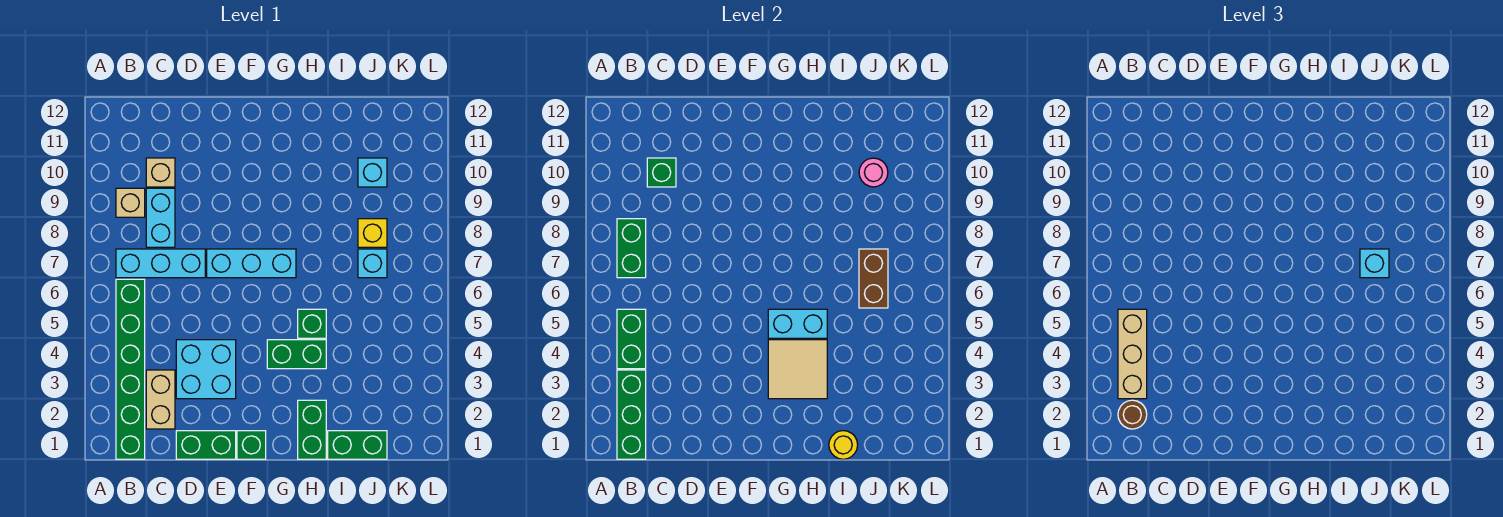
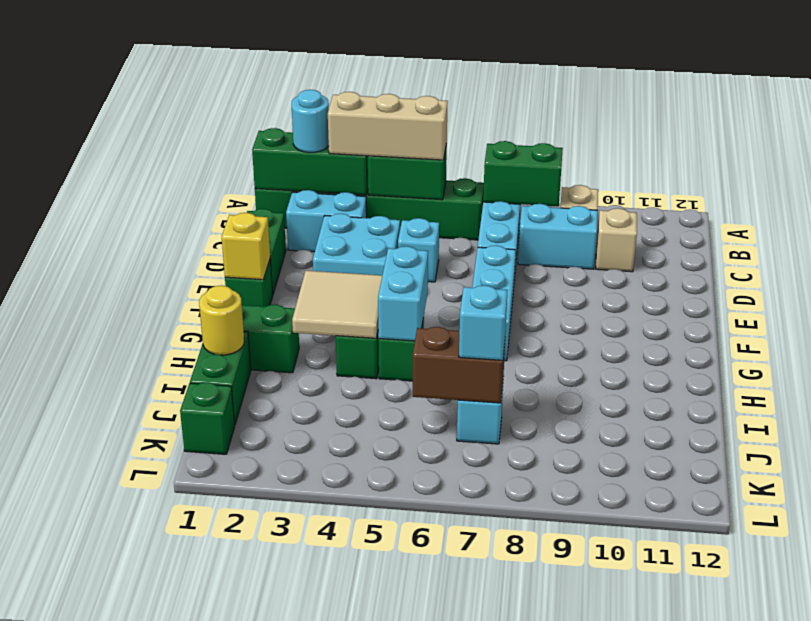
brown round brick B2 level 3 -> cyan round brick B2 level 3
tan brick C2:C3 level 1 -> cyan brick C2:C3 level 1
green brick C10 level 2 -> green brick K1 level 1
yellow brick J8 level 1 -> yellow brick F1 level 2
cyan brick J10 level 1 -> cyan brick D5 level 1
pink round brick J10 level 2 -> none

──────────

Every line from the one holding "green brick C10" through the final line of the listing must be echoed exactly; leave out all other lines.

- Your solution:
green brick C10 level 2 -> green brick K1 level 1
yellow brick J8 level 1 -> yellow brick F1 level 2
cyan brick J10 level 1 -> cyan brick D5 level 1
pink round brick J10 level 2 -> none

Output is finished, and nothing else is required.